##### Recorded information
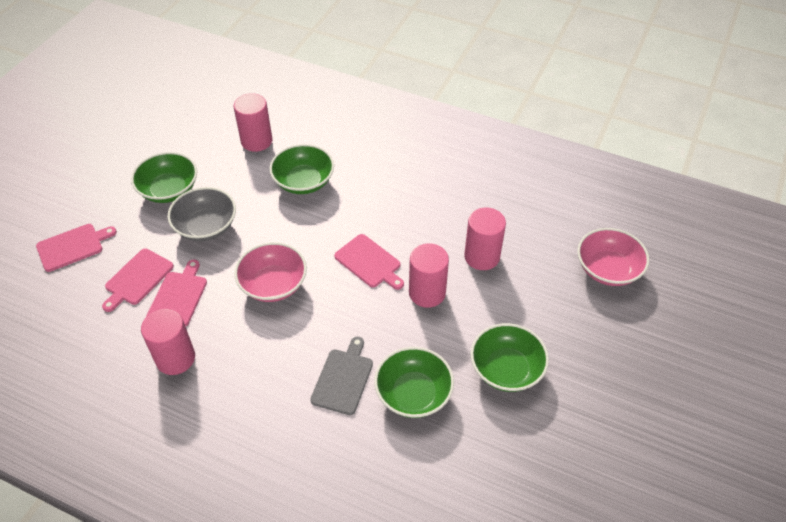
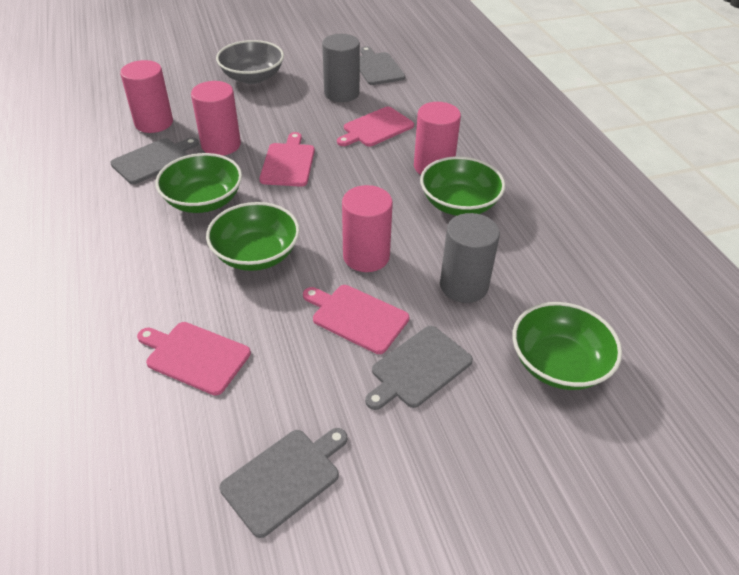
grey cutting board: 1 -> 4
grey cylinder: 0 -> 2
pink bowl: 2 -> 0

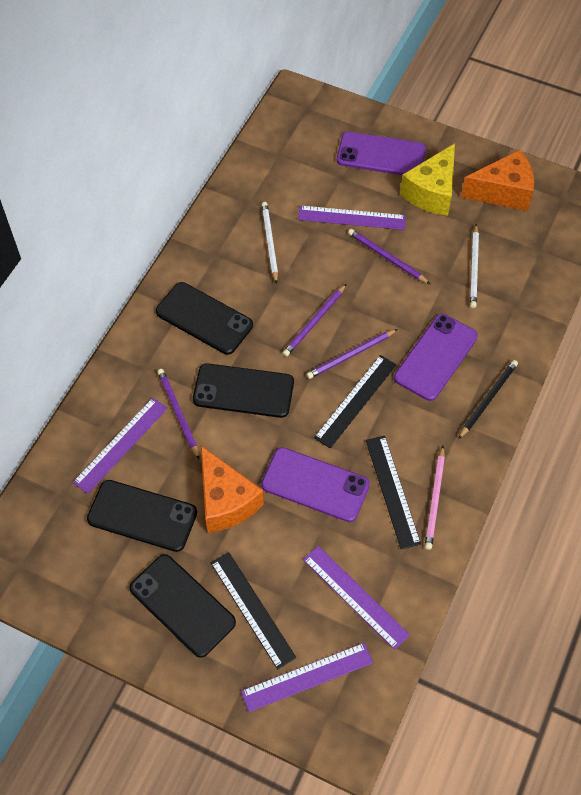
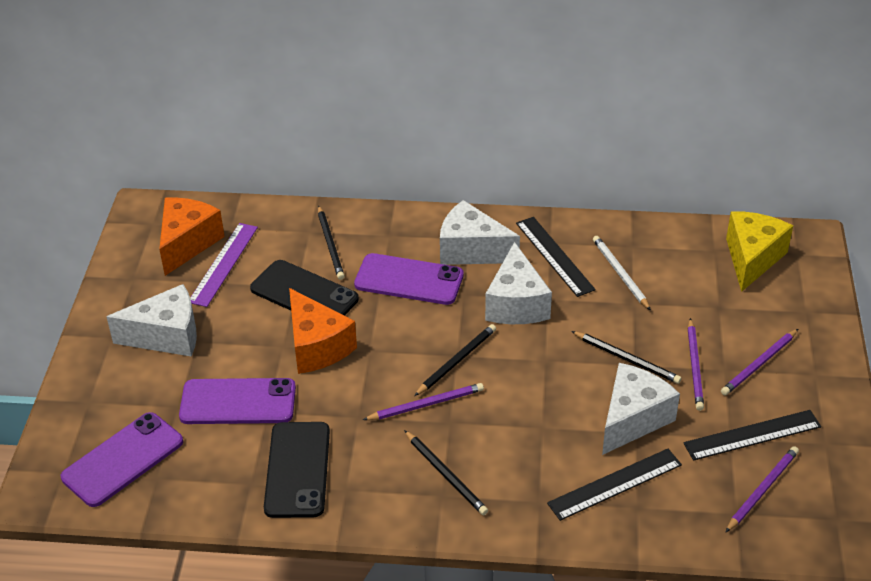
black pencil: 1 -> 4
black phone: 4 -> 2
pink pencil: 1 -> 0
purple ruler: 4 -> 1
white cheese: 0 -> 4
white pencil: 2 -> 1

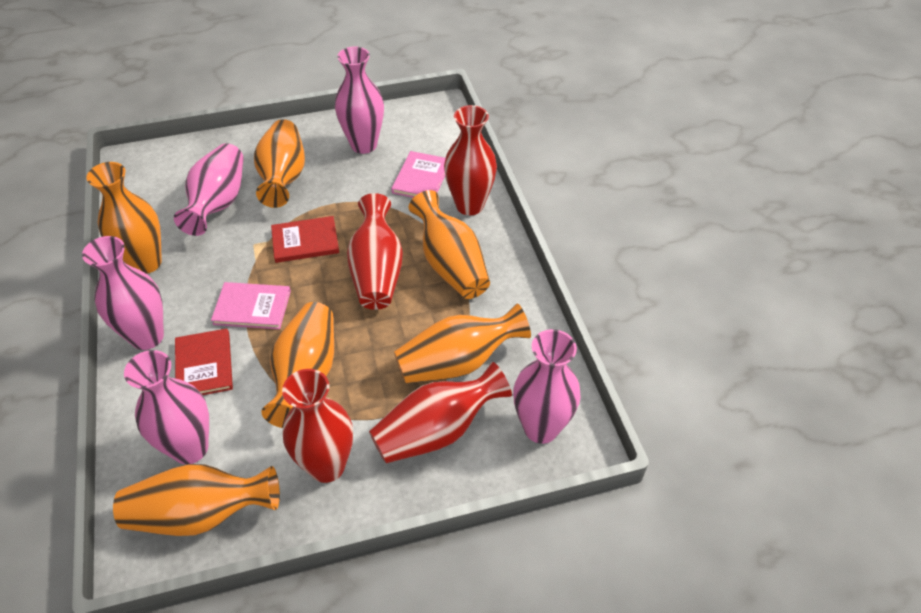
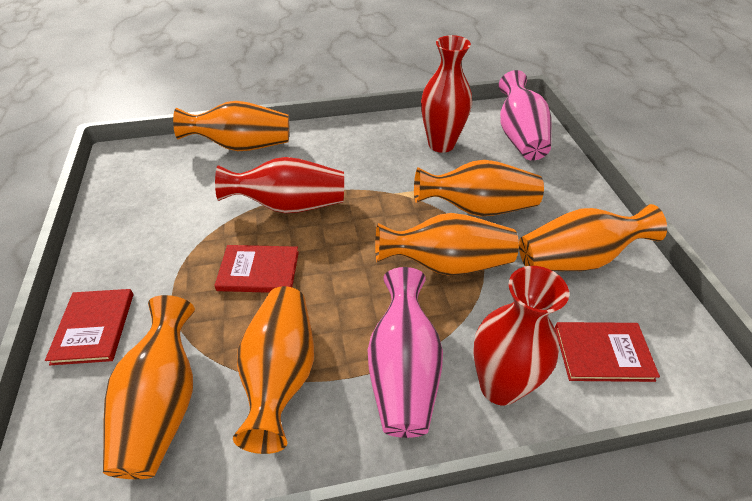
pink book: 2 -> 0
pink vase: 5 -> 2
red book: 2 -> 3
red vase: 4 -> 3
##########
> [Your instructions]:
Copy these entries precisely and drop any picture.

> [Task output]:
grey cutting board: 1 -> 4
grey cylinder: 0 -> 2
pink bowl: 2 -> 0

black pencil: 1 -> 4
black phone: 4 -> 2
pink pencil: 1 -> 0
purple ruler: 4 -> 1
white cheese: 0 -> 4
white pencil: 2 -> 1

pink book: 2 -> 0
pink vase: 5 -> 2
red book: 2 -> 3
red vase: 4 -> 3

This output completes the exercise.